▸ **Task material**:
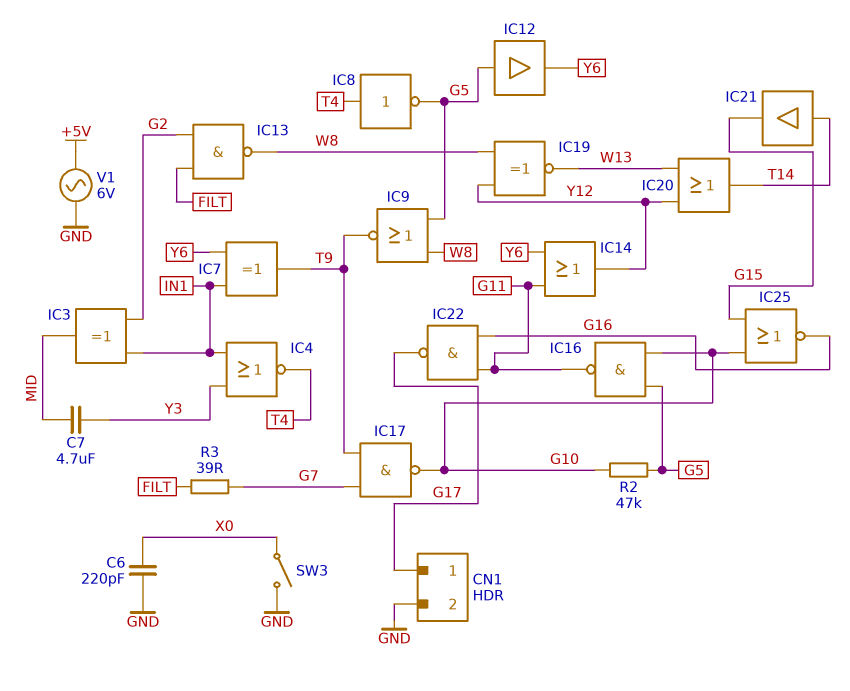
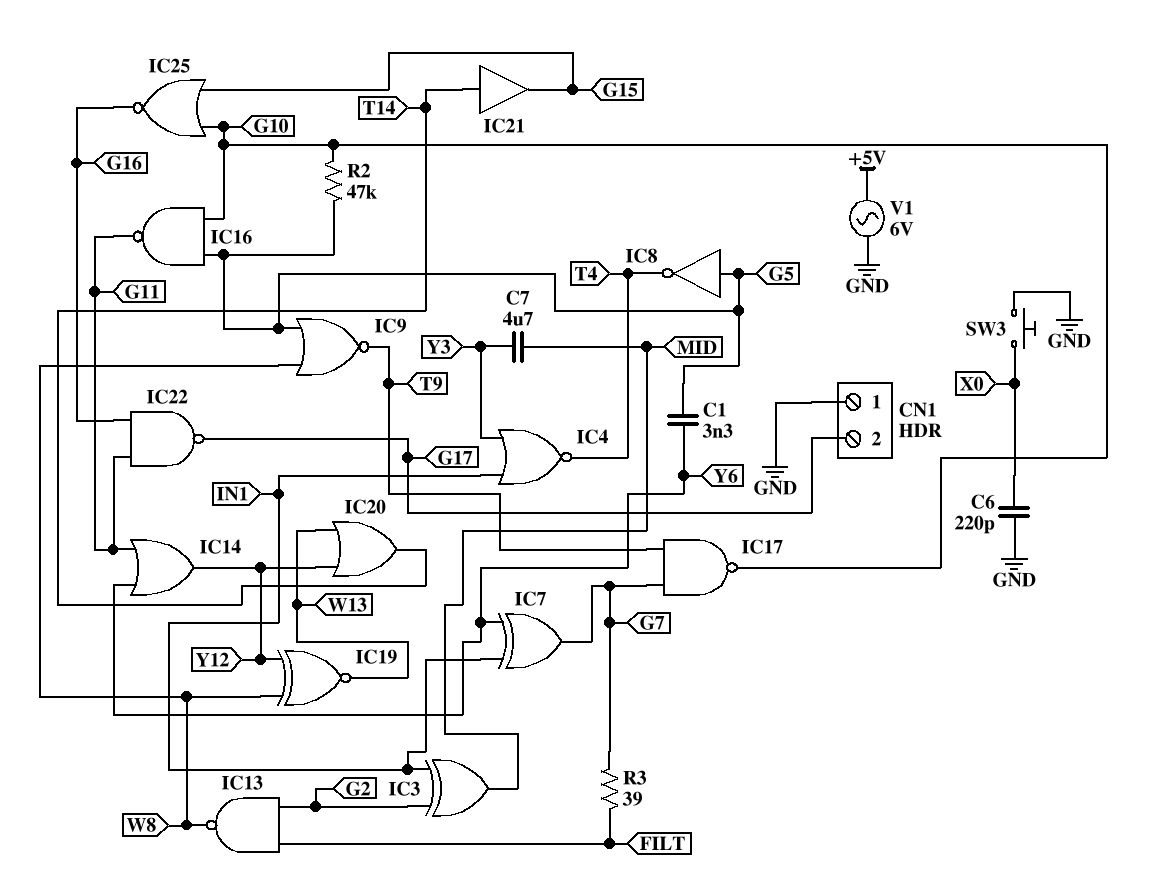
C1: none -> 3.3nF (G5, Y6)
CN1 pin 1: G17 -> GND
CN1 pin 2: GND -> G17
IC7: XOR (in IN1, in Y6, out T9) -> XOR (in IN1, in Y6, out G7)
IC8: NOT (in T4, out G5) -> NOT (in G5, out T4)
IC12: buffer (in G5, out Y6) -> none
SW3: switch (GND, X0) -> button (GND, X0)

▸ **The task**: Could you show every line of the material that includes the string "none"?

▸ **Solution below**:
C1: none -> 3.3nF (G5, Y6)
IC12: buffer (in G5, out Y6) -> none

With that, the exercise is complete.